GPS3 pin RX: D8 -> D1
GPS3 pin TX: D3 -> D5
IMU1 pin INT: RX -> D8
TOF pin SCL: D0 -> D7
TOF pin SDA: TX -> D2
• • • •
▶ YOUR INSTRUCTIONS:
Repeat exactly the lines of the records from the one containing "IMU1 pin INT: RX -> D8" to the last, and include no line outside that stretch.

▶ SOLUTION TO THE PROBLEM:
IMU1 pin INT: RX -> D8
TOF pin SCL: D0 -> D7
TOF pin SDA: TX -> D2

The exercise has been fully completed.